Assigned task → State, as a bare number, how many lines below contain "domino".

[Scene image comparisons]

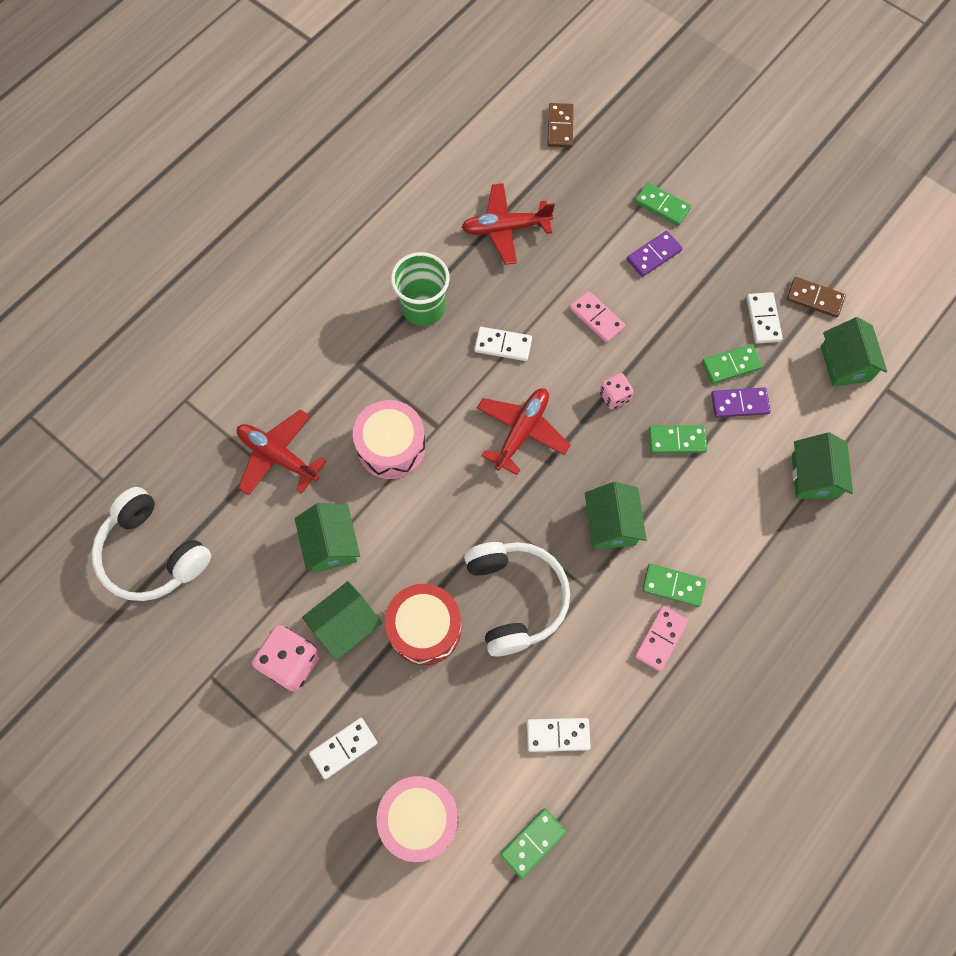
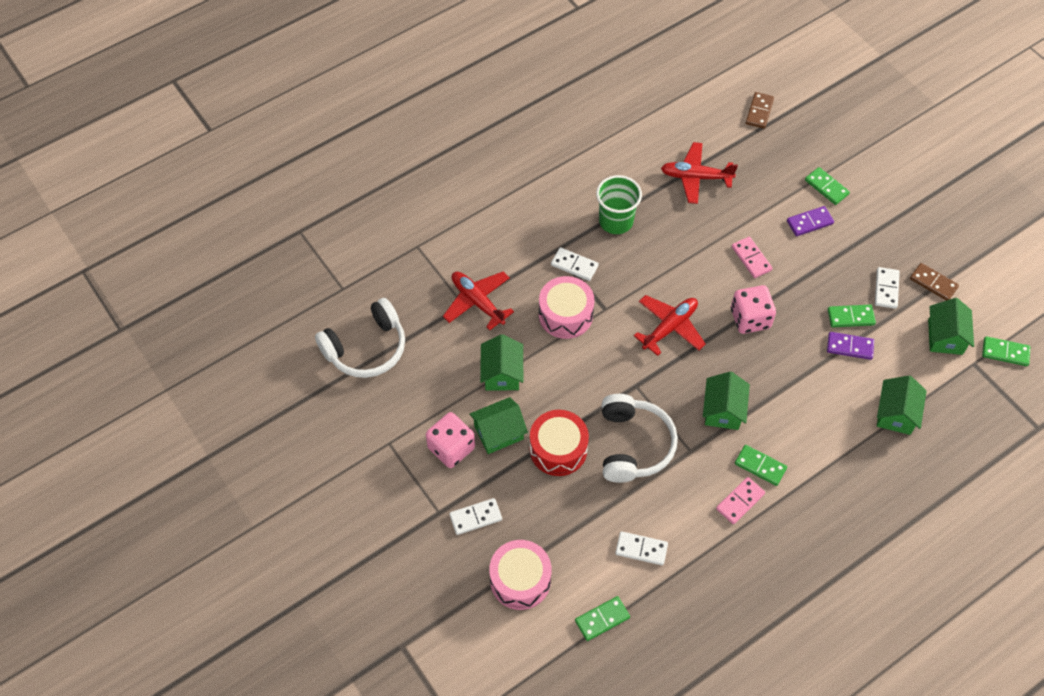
camera: 15 degrees right, 10 degrees down
white headphones [91,487,211,601] -> white headphones turned 90 degrees counterclockwise [315,298,405,378]
white domino [474,327,532,361] -> white domino moved to [551,247,599,281]
pink dice [599,373,634,410] -> pink dice [731,285,776,334], size x1.73
green domino [649,425,707,454] -> green domino moved to [982,336,1030,366]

Answer to this exercise → 2